§ Task requirements: Leaving pictures aside, set down each line exactly, from the first line of the data to the line with "(489, 207) = (615, 289): white", both included.

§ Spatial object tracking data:
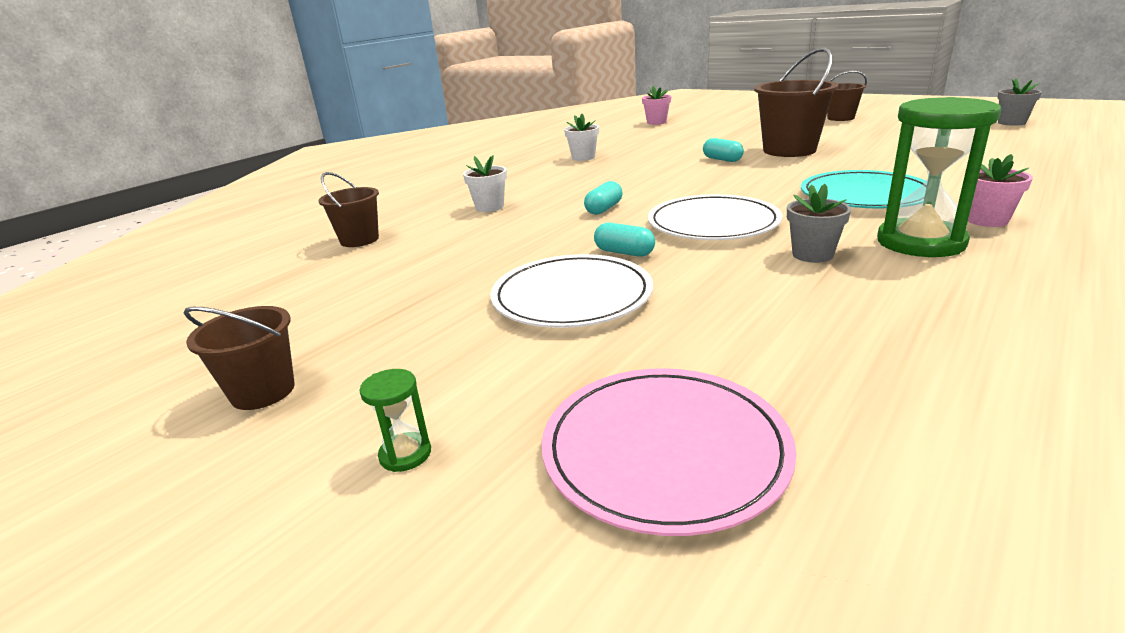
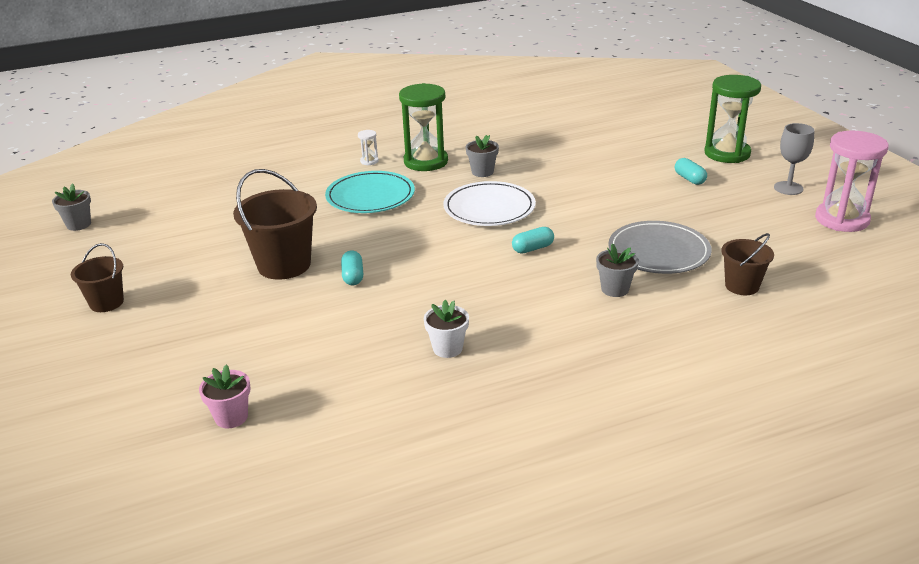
camera: 150 degrees left, 5 degrees up
(184, 354) = (842, 219): none -> pink hourglass
(263, 391) = (788, 188): brown bucket -> grey goblet
(405, 454) = (727, 153): green hourglass -> green hourglass, size x2.42
(464, 242) = (658, 251): none -> grey plate
(489, 207) = (615, 289): white flower pot -> grey flower pot
(572, 296) = (623, 188): white plate -> none
(624, 252) = (567, 205): turquoise capsule -> turquoise capsule (689, 179)
(664, 450) = (643, 134): pink plate -> none
(986, 220) = (369, 161): pink flower pot -> white hourglass

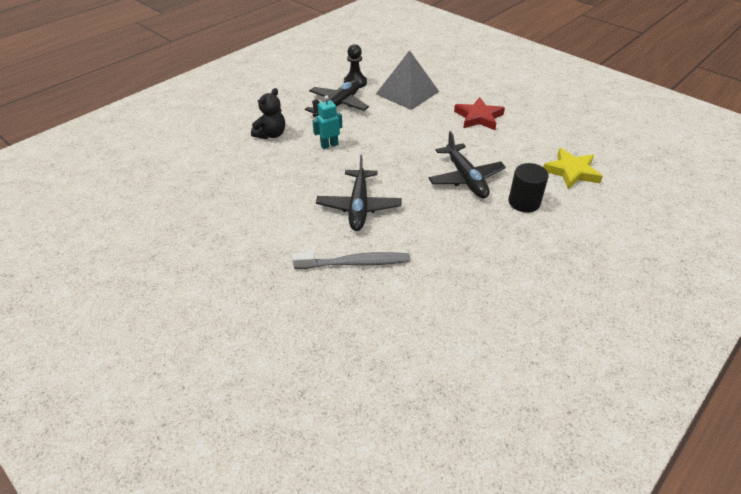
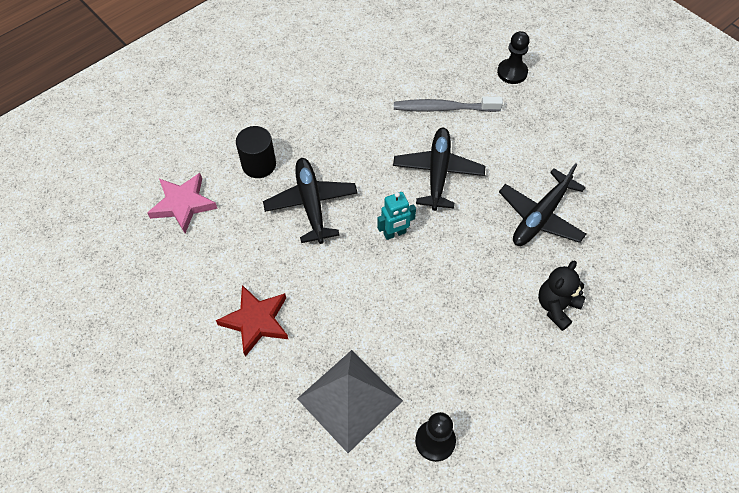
camera: 175 degrees left, 15 degrees up
(274, 310) = (512, 72): none -> black pawn
(329, 145) = (474, 277): turquoise robot -> turquoise robot (395, 233)
(337, 105) = (464, 372): black plane -> black plane (540, 216)
(571, 172) = (183, 204): yellow star -> pink star

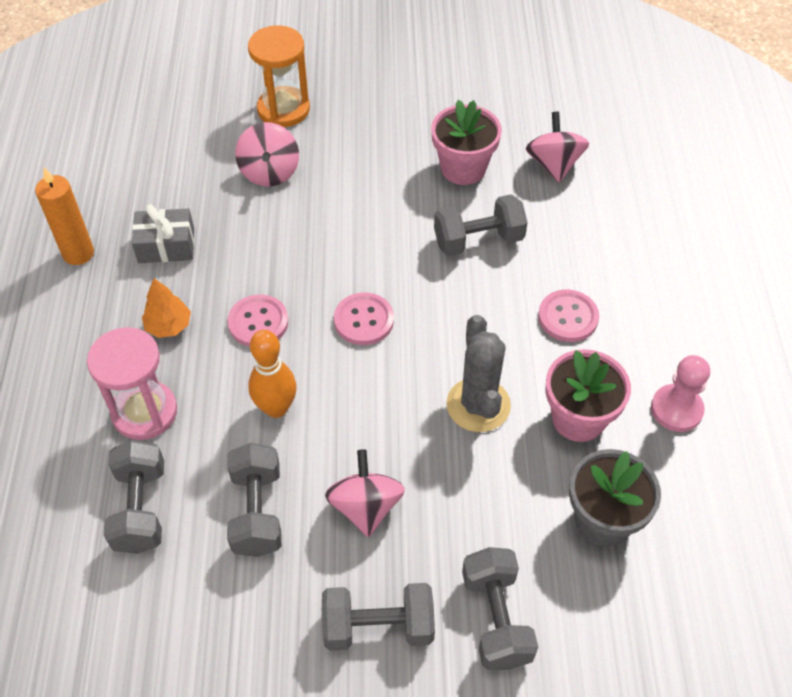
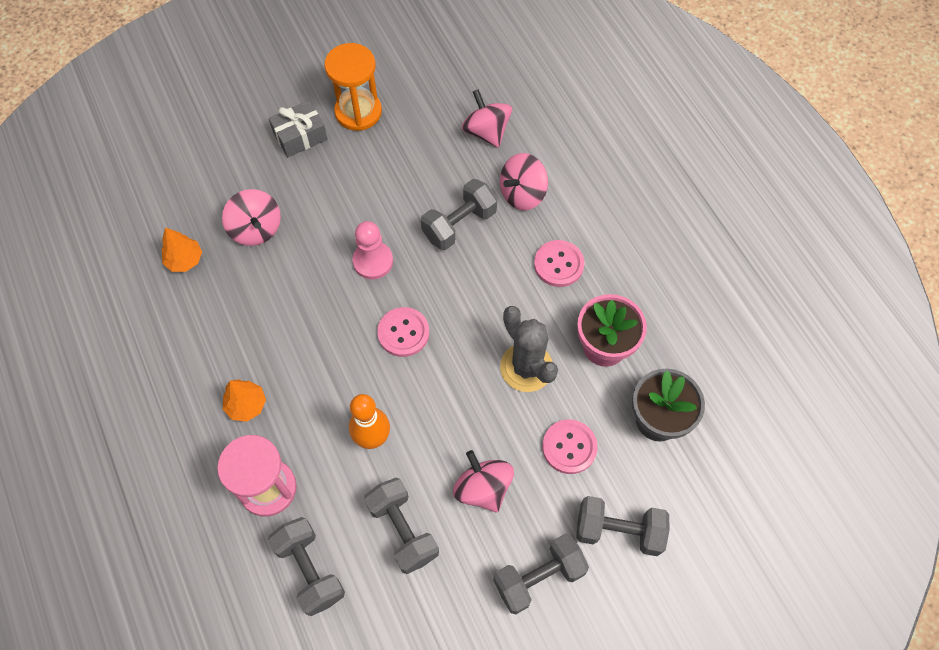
camera: 25 degrees left, 10 degrees up
(78, 253) = (130, 372): orange candle -> none
(166, 245) = (204, 333): grey gift -> grey gift (300, 136)
(186, 175) = (184, 260): none -> orange tree
(258, 322) = (319, 370): pink button -> pink button (569, 447)
(283, 109) = (236, 164): orange hourglass -> orange hourglass (358, 112)
(463, 168) = (416, 163): pink flower pot -> none
(496, 618) = (618, 531): grey dumbbell -> grey dumbbell turned 45 degrees counterclockwise
(562, 235) = (522, 194): none -> pink spinning top
(676, 409) = (670, 308): pink pawn -> pink pawn (373, 261)

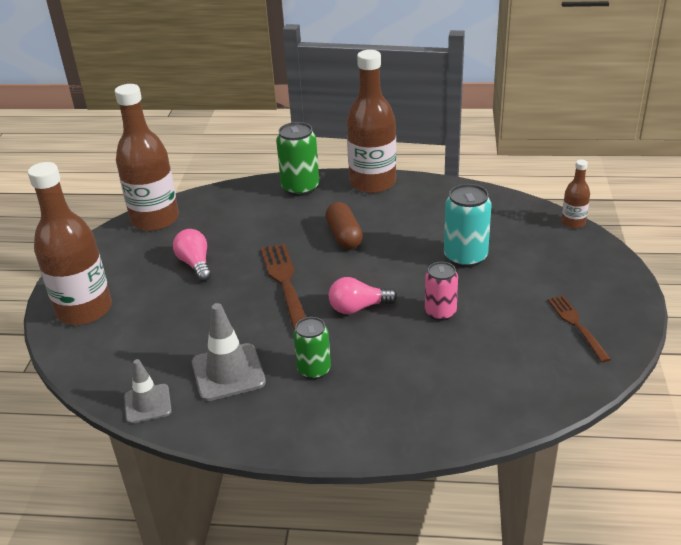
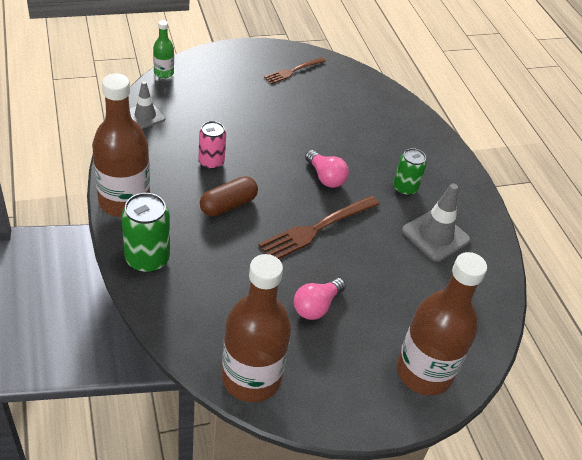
camera: 120 degrees left, 10 degrees up
(147, 404) = (493, 273): grey traffic cone -> grey traffic cone (145, 116)
(440, 312) = (309, 133): pink can -> pink can (211, 162)
(465, 257) = (233, 126): turquoise can -> none
(573, 223) = (163, 73): brown bottle -> green bottle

§ Task solution:
camera: 150 degrees left, 5 degrees up
(184, 354) = (842, 219): none -> pink hourglass
(263, 391) = (788, 188): brown bucket -> grey goblet
(405, 454) = (727, 153): green hourglass -> green hourglass, size x2.42
(464, 242) = (658, 251): none -> grey plate
(489, 207) = (615, 289): white flower pot -> grey flower pot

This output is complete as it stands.